[Source records]
■ ■ ■ ■ ■

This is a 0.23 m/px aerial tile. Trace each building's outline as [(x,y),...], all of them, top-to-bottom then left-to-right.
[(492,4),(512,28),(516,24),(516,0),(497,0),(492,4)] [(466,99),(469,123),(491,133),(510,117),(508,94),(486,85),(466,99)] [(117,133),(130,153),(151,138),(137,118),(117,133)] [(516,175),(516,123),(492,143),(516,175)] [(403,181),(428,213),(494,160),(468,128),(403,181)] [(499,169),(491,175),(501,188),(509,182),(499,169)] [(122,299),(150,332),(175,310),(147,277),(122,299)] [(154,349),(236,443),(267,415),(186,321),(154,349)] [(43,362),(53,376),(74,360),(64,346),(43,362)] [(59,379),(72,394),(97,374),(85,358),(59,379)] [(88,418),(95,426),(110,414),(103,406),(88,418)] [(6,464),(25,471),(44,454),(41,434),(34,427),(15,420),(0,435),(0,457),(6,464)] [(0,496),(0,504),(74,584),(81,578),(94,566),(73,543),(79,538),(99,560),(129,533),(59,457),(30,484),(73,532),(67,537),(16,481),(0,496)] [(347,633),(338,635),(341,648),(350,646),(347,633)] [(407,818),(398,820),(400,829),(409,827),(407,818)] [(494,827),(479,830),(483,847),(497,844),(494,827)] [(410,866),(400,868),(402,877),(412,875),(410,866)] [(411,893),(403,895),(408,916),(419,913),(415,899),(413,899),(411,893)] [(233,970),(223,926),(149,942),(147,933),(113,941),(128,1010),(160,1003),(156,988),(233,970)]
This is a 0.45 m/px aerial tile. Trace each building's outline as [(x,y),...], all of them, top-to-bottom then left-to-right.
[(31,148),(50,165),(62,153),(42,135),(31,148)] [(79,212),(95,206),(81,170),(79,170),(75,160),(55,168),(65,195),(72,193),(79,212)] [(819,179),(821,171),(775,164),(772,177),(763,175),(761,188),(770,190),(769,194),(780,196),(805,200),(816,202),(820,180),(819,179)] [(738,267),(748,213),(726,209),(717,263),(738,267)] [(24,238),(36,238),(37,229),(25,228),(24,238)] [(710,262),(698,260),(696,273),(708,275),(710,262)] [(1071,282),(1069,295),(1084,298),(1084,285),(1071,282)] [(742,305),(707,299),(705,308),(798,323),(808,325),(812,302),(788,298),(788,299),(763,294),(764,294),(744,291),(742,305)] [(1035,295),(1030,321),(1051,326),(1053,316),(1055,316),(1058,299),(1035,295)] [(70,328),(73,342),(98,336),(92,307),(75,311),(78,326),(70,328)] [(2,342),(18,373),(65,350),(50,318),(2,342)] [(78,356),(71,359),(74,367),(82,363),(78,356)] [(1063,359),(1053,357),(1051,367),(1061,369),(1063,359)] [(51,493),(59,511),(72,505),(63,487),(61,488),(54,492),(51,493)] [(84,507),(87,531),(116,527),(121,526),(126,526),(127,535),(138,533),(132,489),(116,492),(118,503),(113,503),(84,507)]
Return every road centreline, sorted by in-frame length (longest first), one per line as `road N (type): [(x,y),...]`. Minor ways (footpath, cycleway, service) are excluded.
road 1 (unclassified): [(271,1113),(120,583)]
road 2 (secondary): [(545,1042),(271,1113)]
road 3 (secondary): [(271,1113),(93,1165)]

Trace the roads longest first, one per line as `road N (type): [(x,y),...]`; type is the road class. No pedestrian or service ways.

■ ■ ■ ■ ■

* **Required action**
Retype the records above exactly, so that no line differs from its source.

* **Response**
This is a 0.23 m/px aerial tile. Trace each building's outline as [(x,y),...], all of them, top-to-bottom then left-to-right.
[(492,4),(512,28),(516,24),(516,0),(497,0),(492,4)] [(466,99),(469,123),(491,133),(510,117),(508,94),(486,85),(466,99)] [(117,133),(130,153),(151,138),(137,118),(117,133)] [(516,175),(516,123),(492,143),(516,175)] [(403,181),(428,213),(494,160),(468,128),(403,181)] [(499,169),(491,175),(501,188),(509,182),(499,169)] [(122,299),(150,332),(175,310),(147,277),(122,299)] [(154,349),(236,443),(267,415),(186,321),(154,349)] [(43,362),(53,376),(74,360),(64,346),(43,362)] [(59,379),(72,394),(97,374),(85,358),(59,379)] [(88,418),(95,426),(110,414),(103,406),(88,418)] [(6,464),(25,471),(44,454),(41,434),(34,427),(15,420),(0,435),(0,457),(6,464)] [(0,496),(0,504),(74,584),(81,578),(94,566),(73,543),(79,538),(99,560),(129,533),(59,457),(30,484),(73,532),(67,537),(16,481),(0,496)] [(347,633),(338,635),(341,648),(350,646),(347,633)] [(407,818),(398,820),(400,829),(409,827),(407,818)] [(494,827),(479,830),(483,847),(497,844),(494,827)] [(410,866),(400,868),(402,877),(412,875),(410,866)] [(411,893),(403,895),(408,916),(419,913),(415,899),(413,899),(411,893)] [(233,970),(223,926),(149,942),(147,933),(113,941),(128,1010),(160,1003),(156,988),(233,970)]
This is a 0.45 m/px aerial tile. Trace each building's outline as [(x,y),...], all of them, top-to-bottom then left-to-right.
[(31,148),(50,165),(62,153),(42,135),(31,148)] [(79,212),(95,206),(81,170),(79,170),(75,160),(55,168),(65,195),(72,193),(79,212)] [(819,179),(821,171),(775,164),(772,177),(763,175),(761,188),(770,190),(769,194),(780,196),(805,200),(816,202),(820,180),(819,179)] [(738,267),(748,213),(726,209),(717,263),(738,267)] [(24,238),(36,238),(37,229),(25,228),(24,238)] [(710,262),(698,260),(696,273),(708,275),(710,262)] [(1071,282),(1069,295),(1084,298),(1084,285),(1071,282)] [(742,305),(707,299),(705,308),(798,323),(808,325),(812,302),(788,298),(788,299),(763,294),(764,294),(744,291),(742,305)] [(1035,295),(1030,321),(1051,326),(1053,316),(1055,316),(1058,299),(1035,295)] [(70,328),(73,342),(98,336),(92,307),(75,311),(78,326),(70,328)] [(2,342),(18,373),(65,350),(50,318),(2,342)] [(78,356),(71,359),(74,367),(82,363),(78,356)] [(1063,359),(1053,357),(1051,367),(1061,369),(1063,359)] [(51,493),(59,511),(72,505),(63,487),(61,488),(54,492),(51,493)] [(84,507),(87,531),(116,527),(121,526),(126,526),(127,535),(138,533),(132,489),(116,492),(118,503),(113,503),(84,507)]
Return every road centreline, sorted by in-frame length (longest first), one per line as `road N (type): [(x,y),...]`. Minor ways (footpath, cycleway, service) are excluded.
road 1 (unclassified): [(271,1113),(120,583)]
road 2 (secondary): [(545,1042),(271,1113)]
road 3 (secondary): [(271,1113),(93,1165)]

Trace the roads longest first, one per line as `road N (type): [(x,y),...]`; type is the road class. No pedestrian or service ways.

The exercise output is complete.